[RECORD EXCERPTS — start]
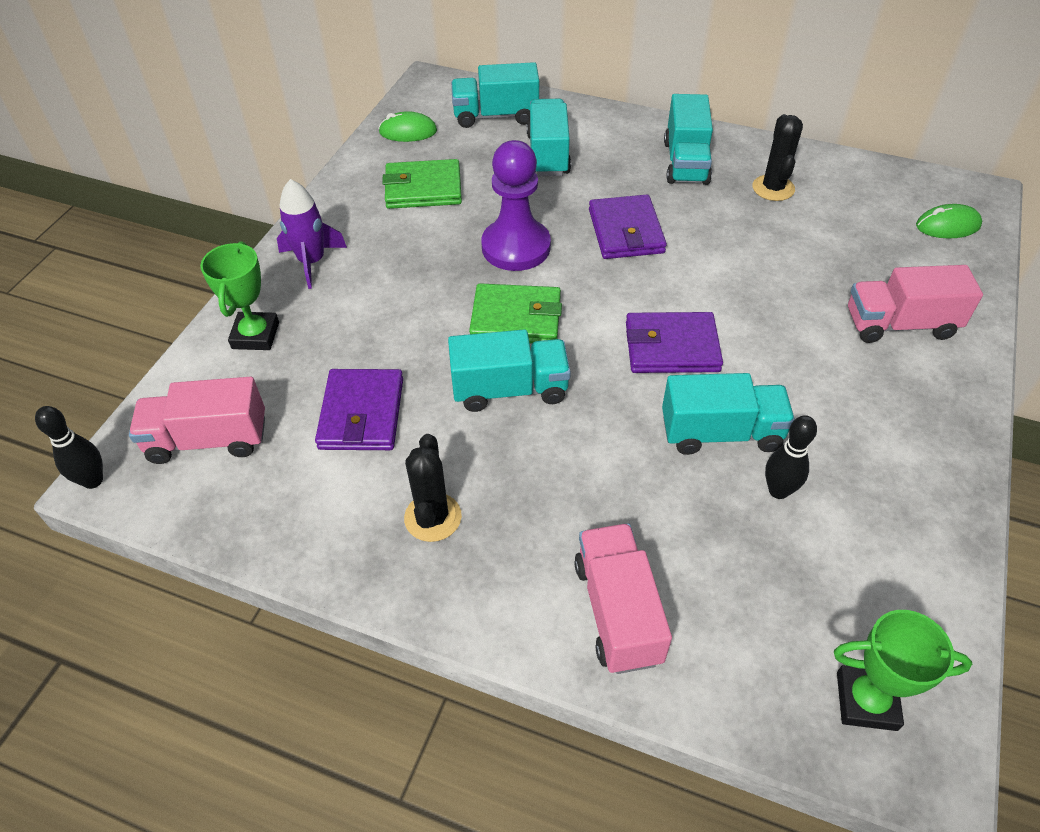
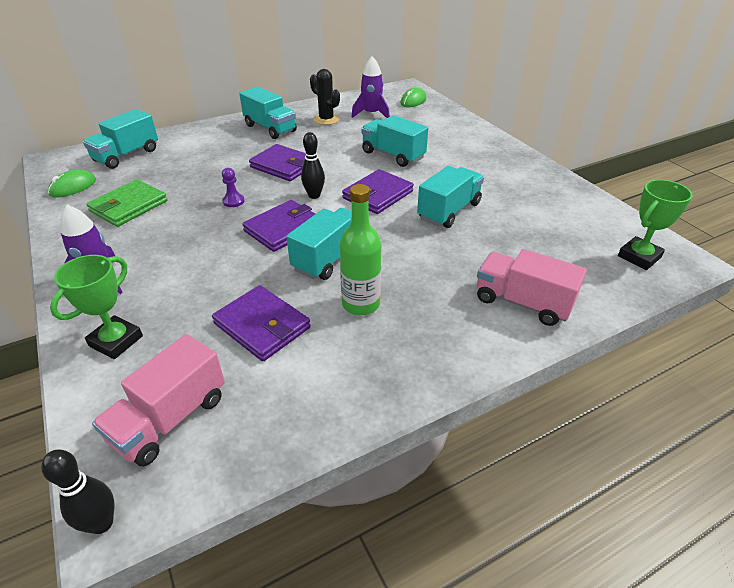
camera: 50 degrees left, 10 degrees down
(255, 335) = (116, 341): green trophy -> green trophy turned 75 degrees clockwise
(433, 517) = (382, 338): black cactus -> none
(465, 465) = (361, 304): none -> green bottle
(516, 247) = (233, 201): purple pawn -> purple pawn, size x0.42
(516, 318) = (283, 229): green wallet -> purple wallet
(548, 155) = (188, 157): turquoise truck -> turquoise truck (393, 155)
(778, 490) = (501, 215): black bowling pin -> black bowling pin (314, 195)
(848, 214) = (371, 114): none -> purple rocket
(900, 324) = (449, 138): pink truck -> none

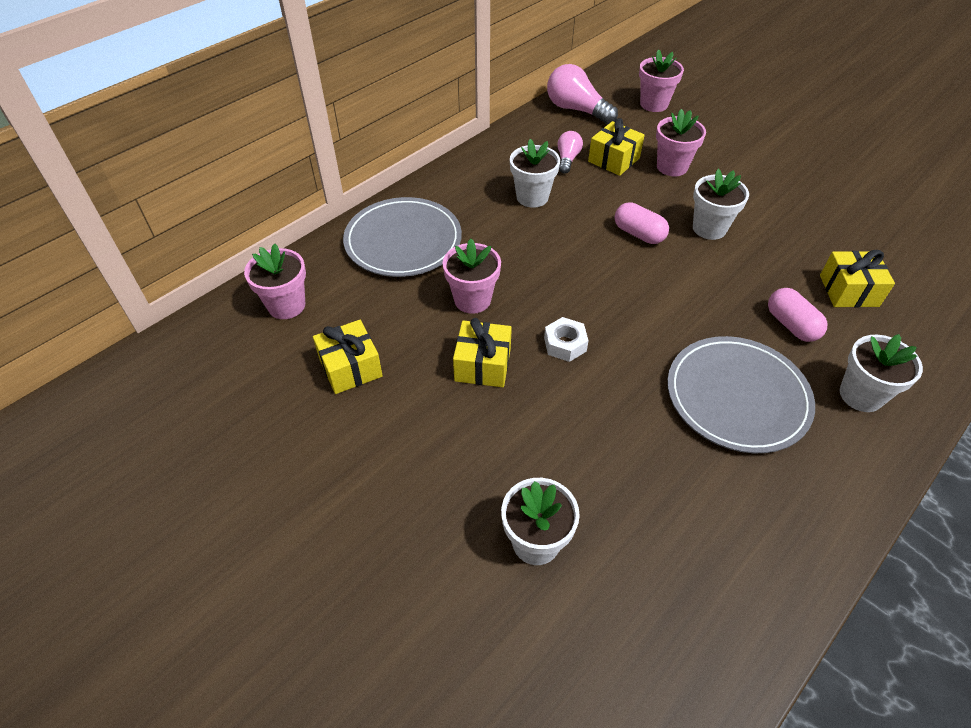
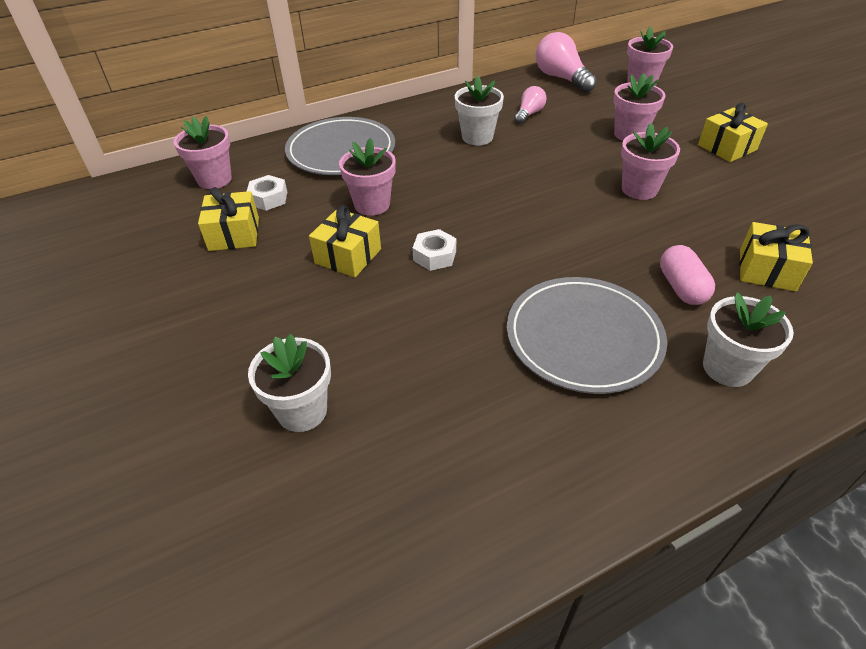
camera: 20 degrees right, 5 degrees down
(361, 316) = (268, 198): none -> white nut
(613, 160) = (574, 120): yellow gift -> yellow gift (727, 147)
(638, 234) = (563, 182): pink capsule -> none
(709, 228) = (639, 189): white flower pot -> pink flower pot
[RECORD EXCERPTS — finish]
WHAT TO DO ▸
With the pictures left out, output the lines from the one containing "(778, 490) = (501, 215): black" through the last line of the records above, exactly as they are.

EXERCISE OUTPUT ▸
(778, 490) = (501, 215): black bowling pin -> black bowling pin (314, 195)
(848, 214) = (371, 114): none -> purple rocket
(900, 324) = (449, 138): pink truck -> none

camera: 20 degrees right, 5 degrees down
(361, 316) = (268, 198): none -> white nut
(613, 160) = (574, 120): yellow gift -> yellow gift (727, 147)
(638, 234) = (563, 182): pink capsule -> none
(709, 228) = (639, 189): white flower pot -> pink flower pot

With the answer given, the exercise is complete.